[Start of Attachment]
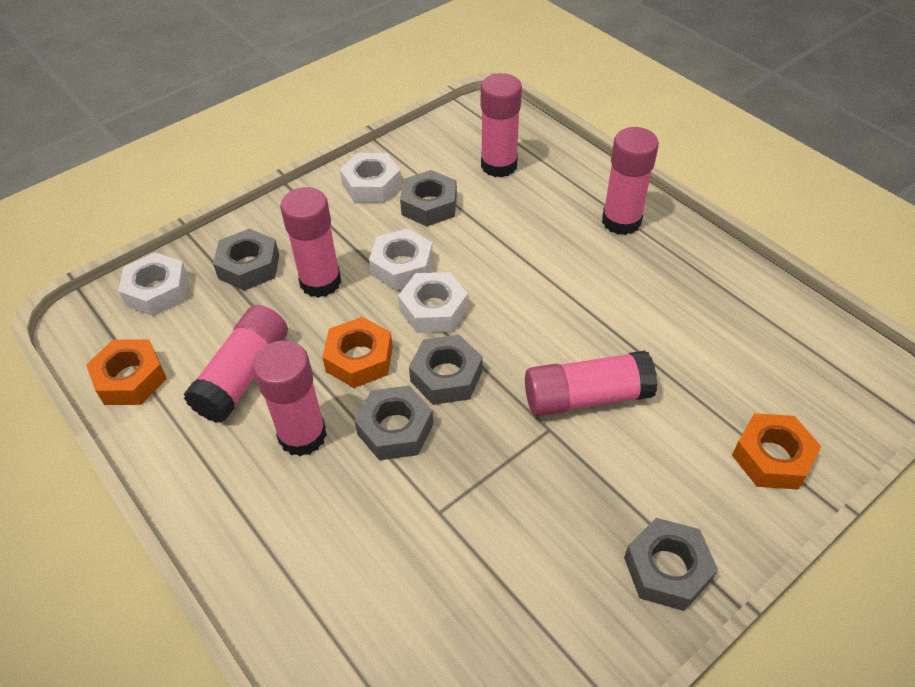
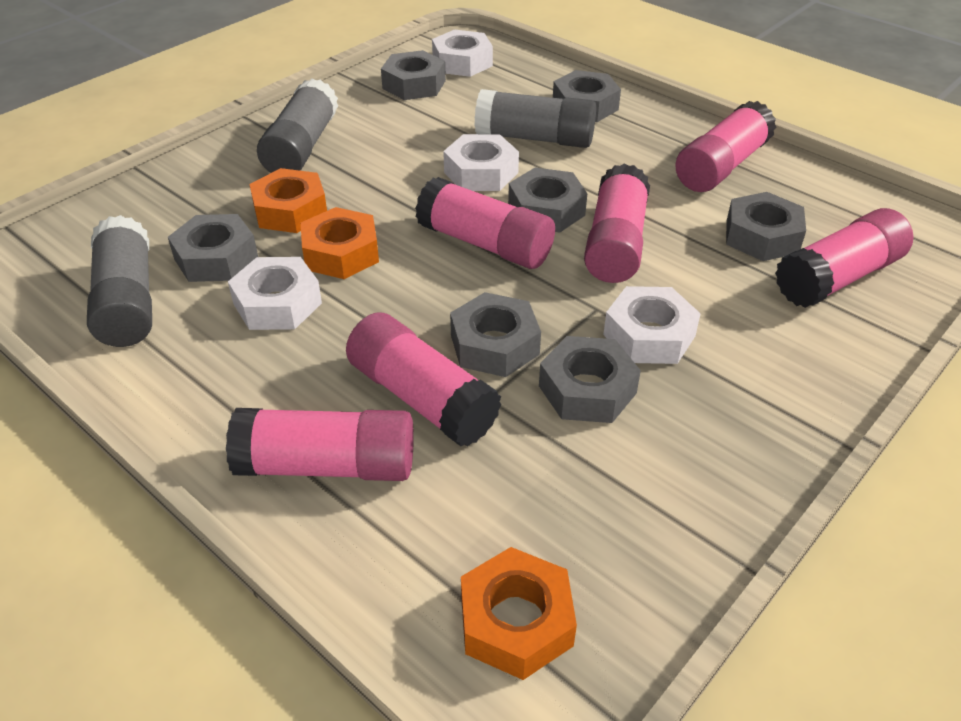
grey glue stick: 0 -> 3
grey nut: 5 -> 7

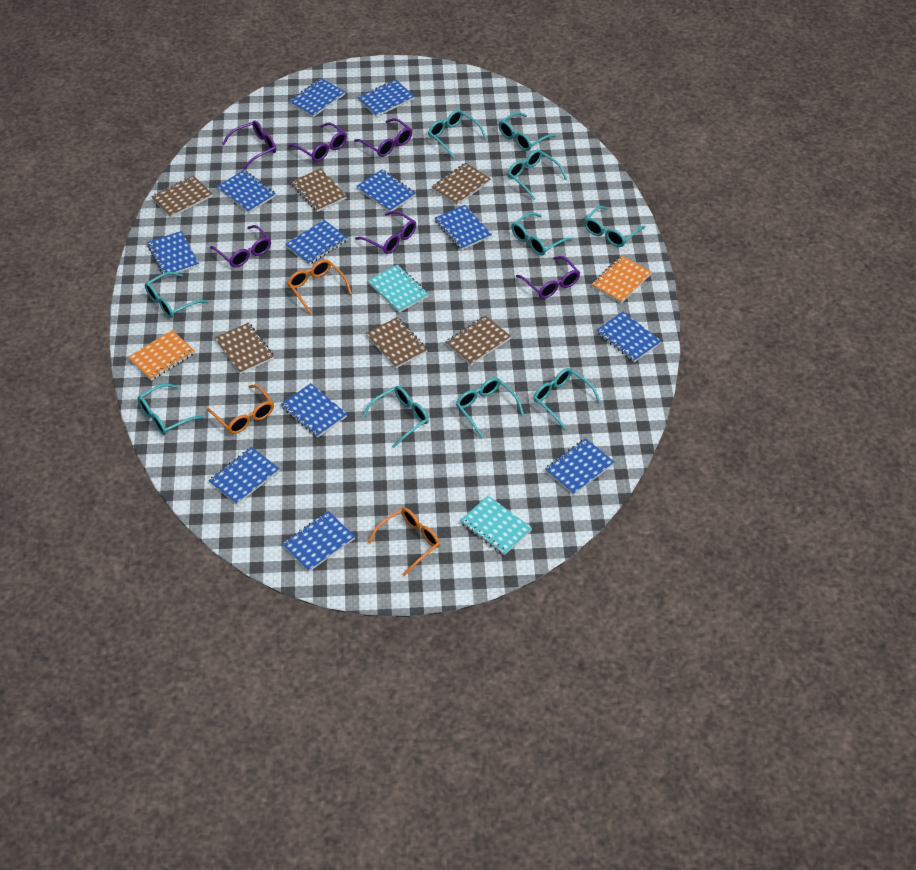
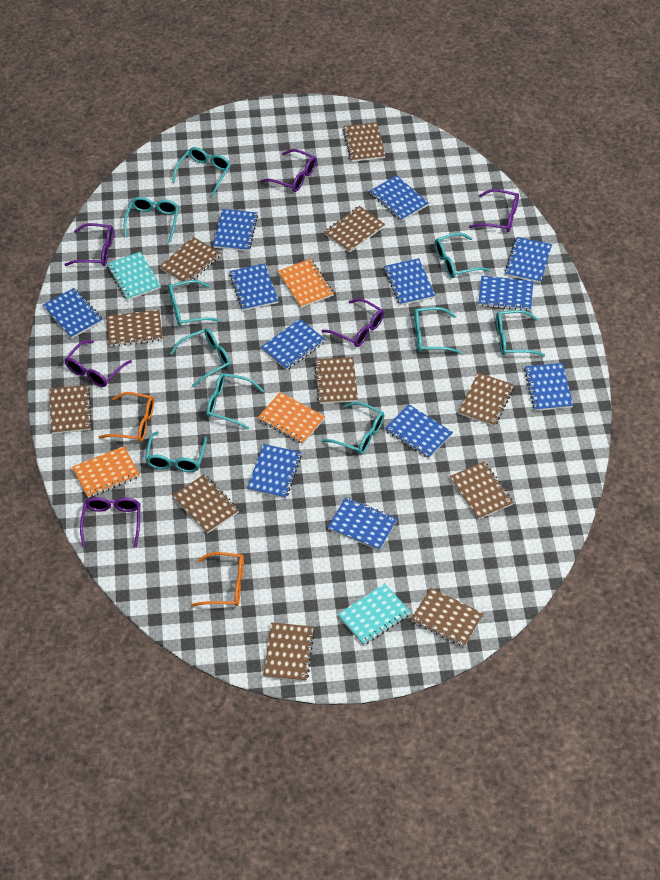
brown notebook: 6 -> 11
orange glasses: 3 -> 2
orange notebook: 2 -> 3

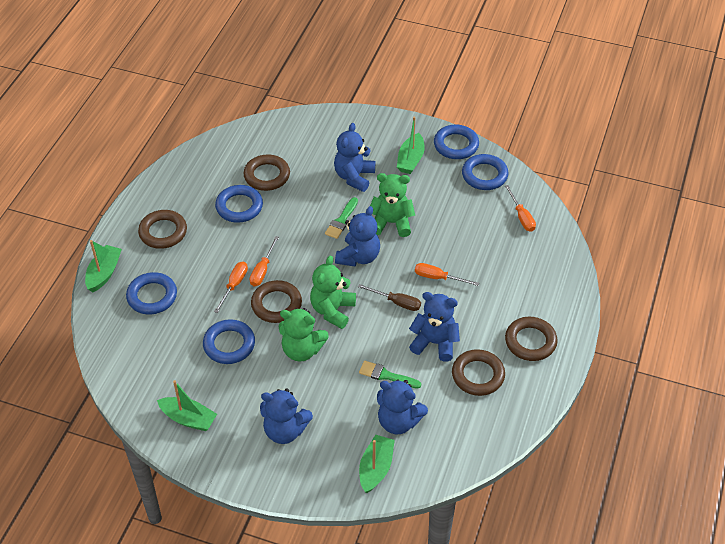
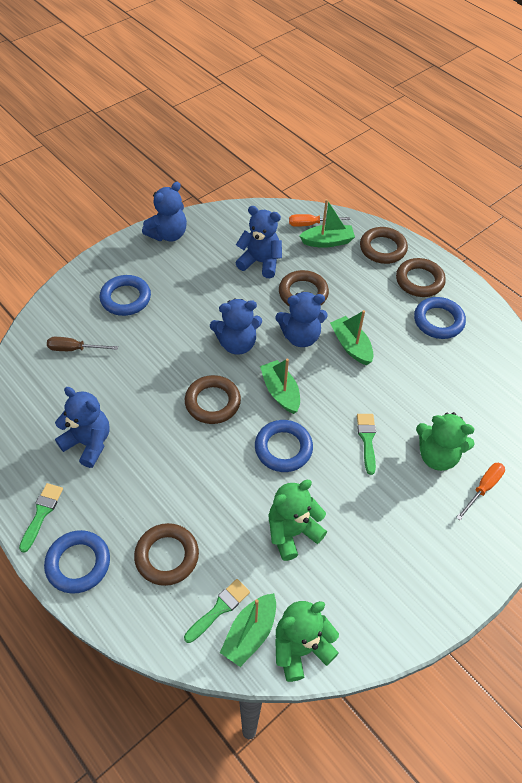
blue ring: 5 -> 4
green brush: 2 -> 3
orange screwdriver: 4 -> 2

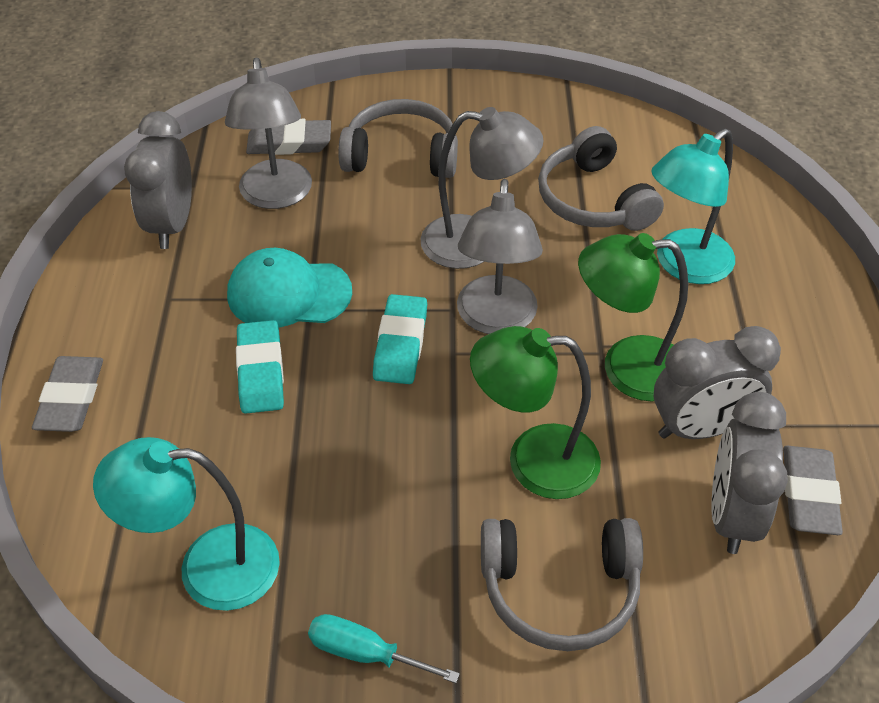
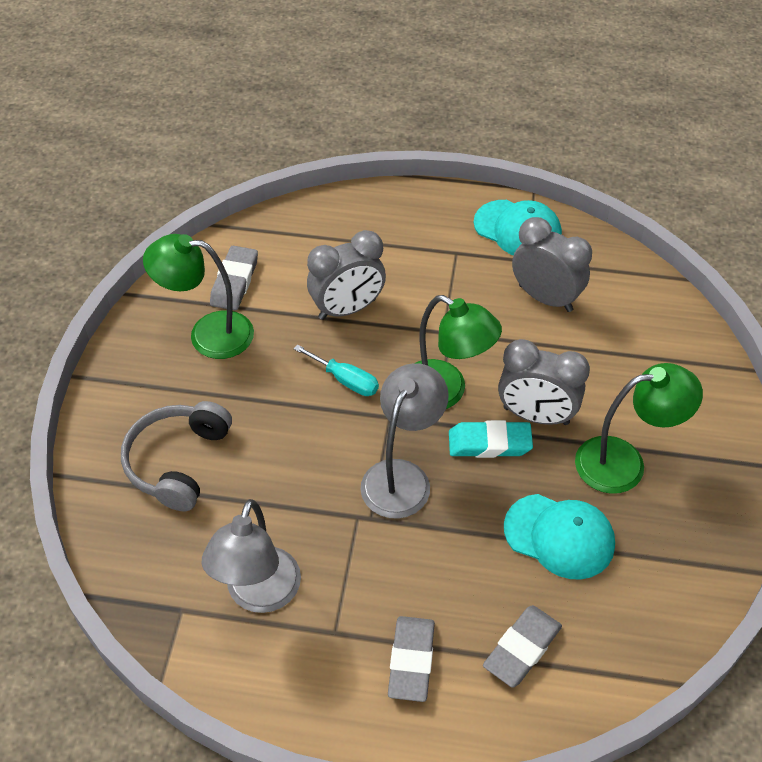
green lamp: 2 -> 3
grey headphones: 3 -> 1
grey lamp: 3 -> 2
turquoise cap: 1 -> 2
turquoise eraser: 2 -> 1
turquoise lamp: 2 -> 0

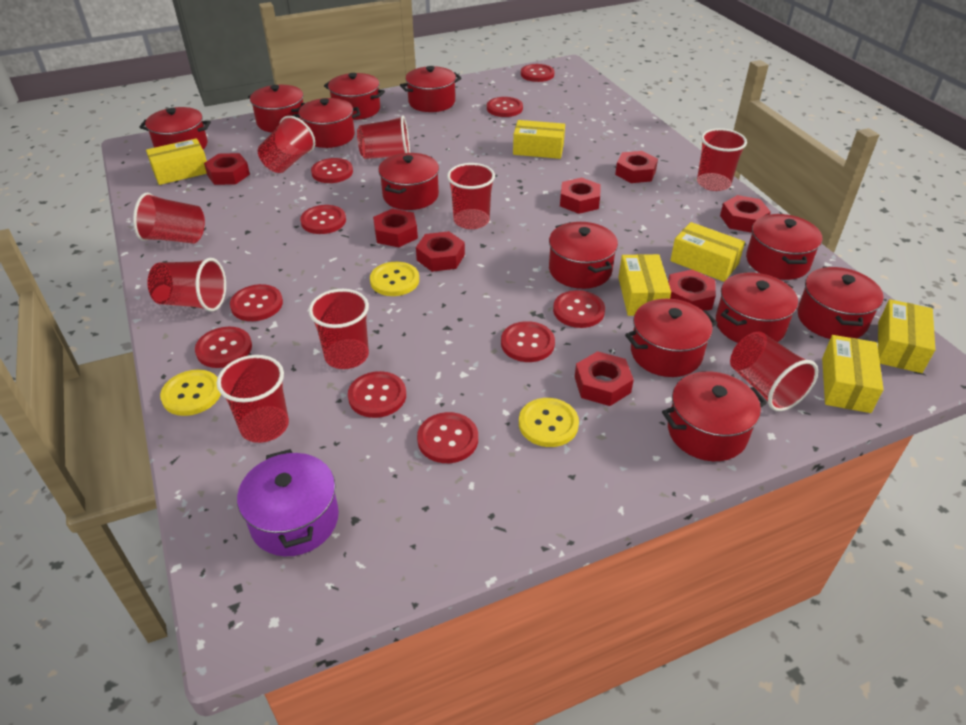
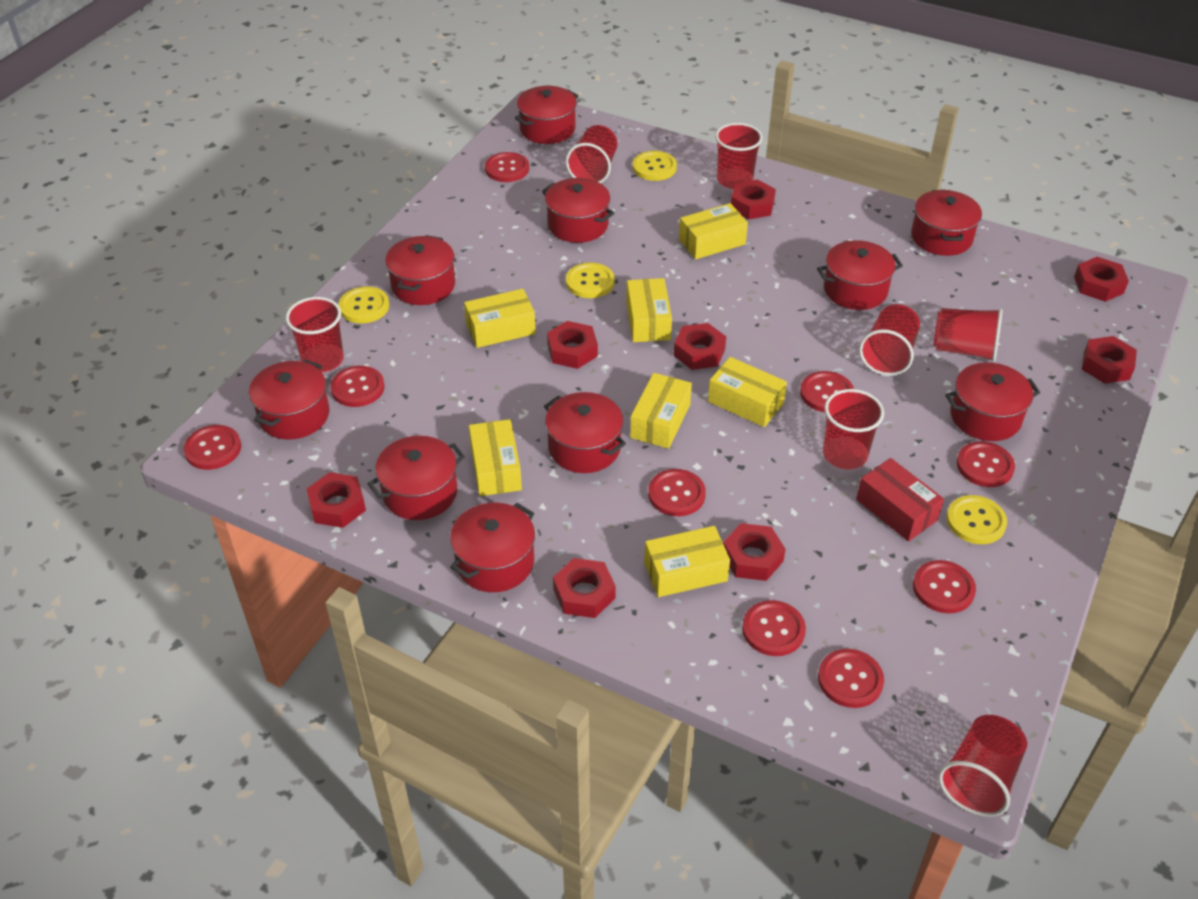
purple pot: 1 -> 0
red box: 0 -> 1
red button: 10 -> 9
red cup: 9 -> 7
red pot: 12 -> 10
yellow box: 6 -> 7
yellow button: 3 -> 4

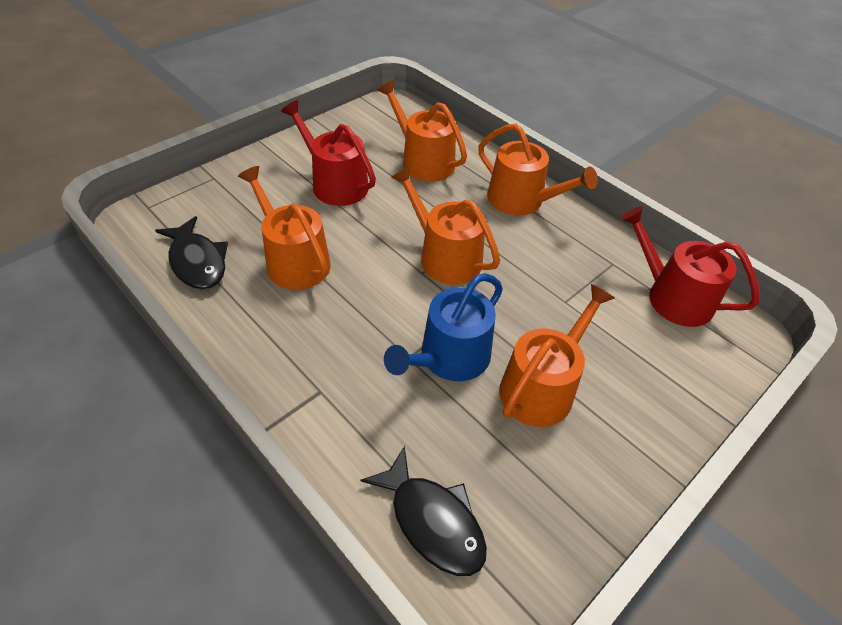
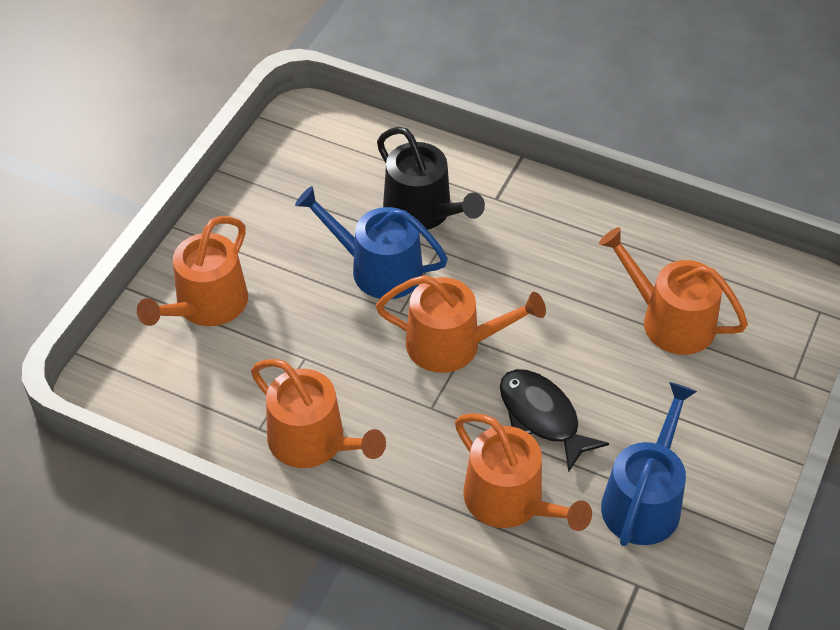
black fish: 2 -> 1
black watering can: 0 -> 1
blue watering can: 1 -> 2
red watering can: 2 -> 0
[End of Attachment]
Your reply should consist solely of the lines above from the line containing "orange notebook: 2 -> 3" up to and including the line containing "red button: 10 -> 9", reproduced exactly, minus the pictures.

orange notebook: 2 -> 3

blue ring: 5 -> 4
green brush: 2 -> 3
orange screwdriver: 4 -> 2

green lamp: 2 -> 3
grey headphones: 3 -> 1
grey lamp: 3 -> 2
turquoise cap: 1 -> 2
turquoise eraser: 2 -> 1
turquoise lamp: 2 -> 0

purple pot: 1 -> 0
red box: 0 -> 1
red button: 10 -> 9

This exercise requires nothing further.